**THE TASK**
Copy every line from the data below in which the string "toothbrush" can be found.

**EXERCISE MATERIAL**
■ ■ ■ ■ ■ ■ ■
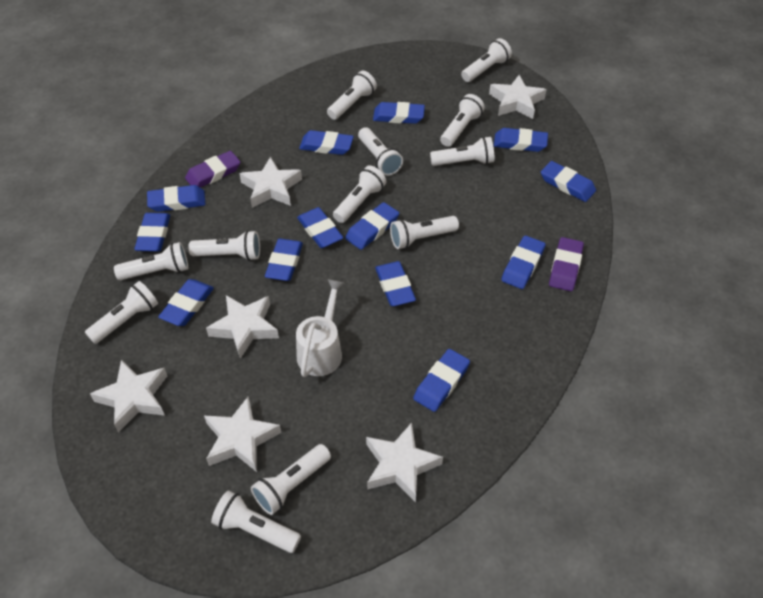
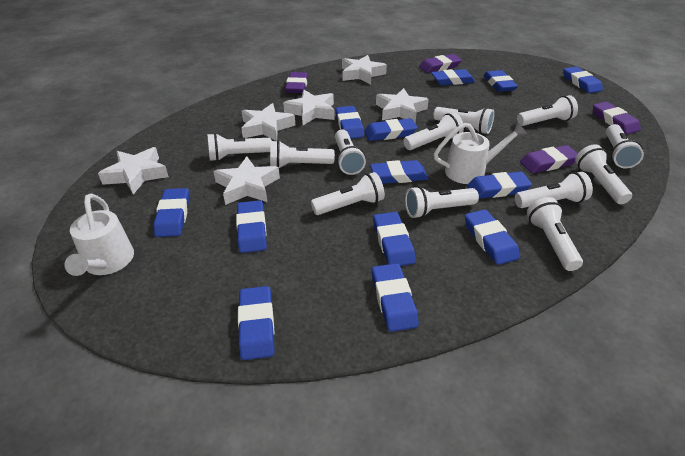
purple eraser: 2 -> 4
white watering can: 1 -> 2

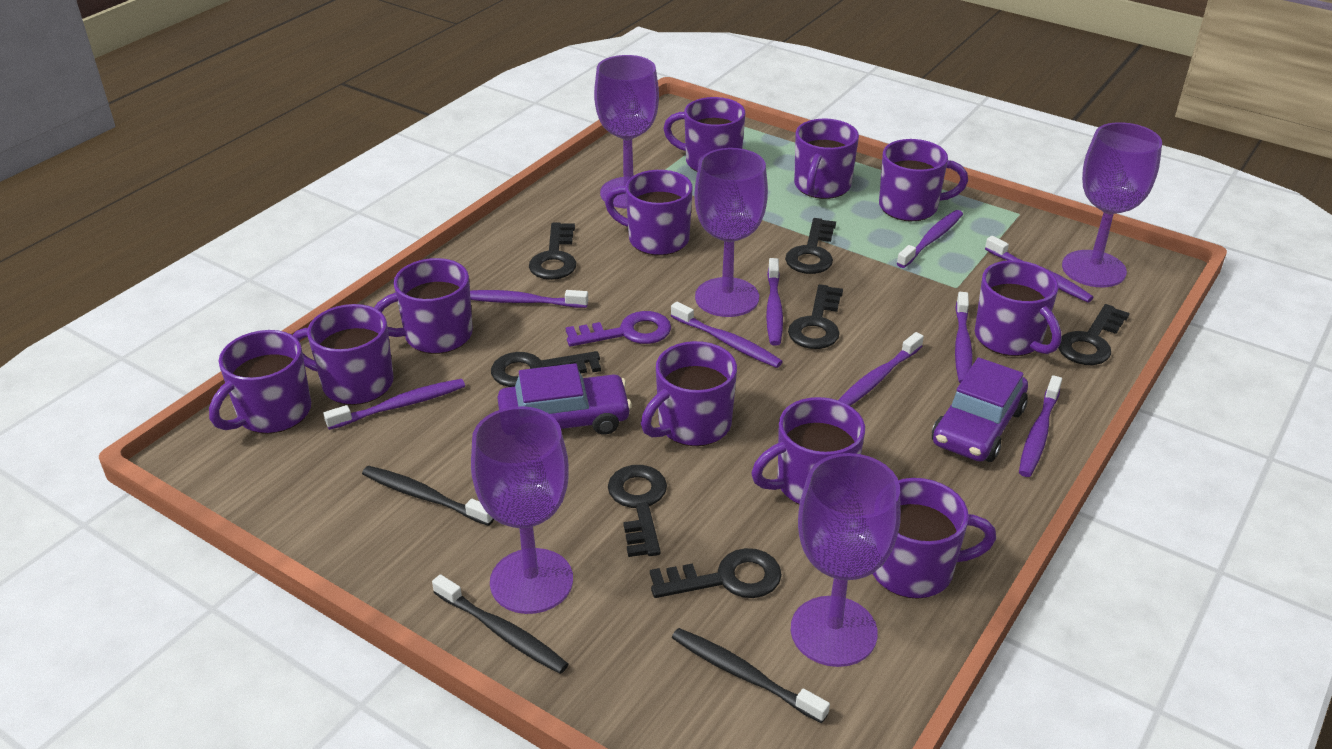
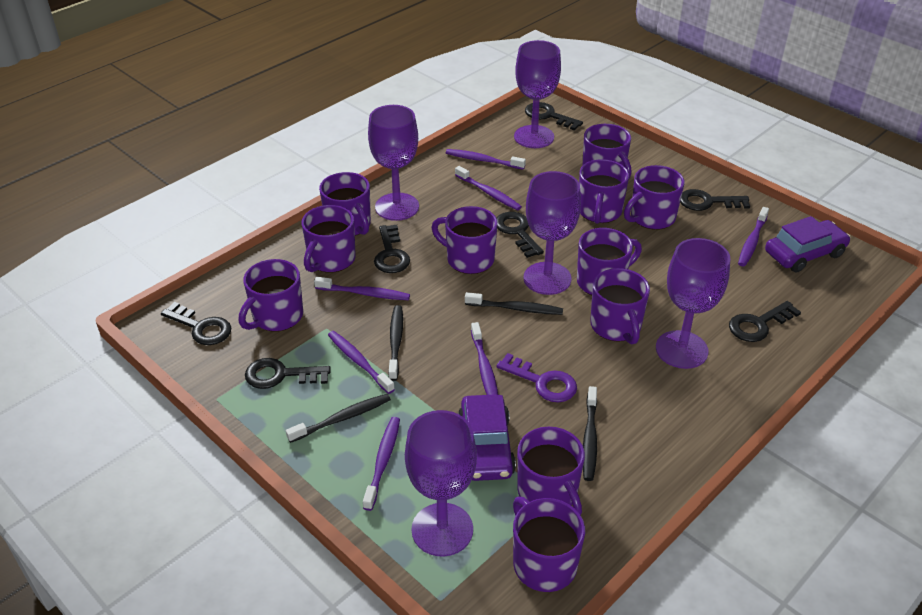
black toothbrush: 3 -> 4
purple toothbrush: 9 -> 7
■ ■ ■ ■ ■ ■ ■
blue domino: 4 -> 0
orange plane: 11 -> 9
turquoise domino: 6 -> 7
■ ■ ■ ■ ■ ■ ■
**RESULT OF THE EXERCISE**
black toothbrush: 3 -> 4
purple toothbrush: 9 -> 7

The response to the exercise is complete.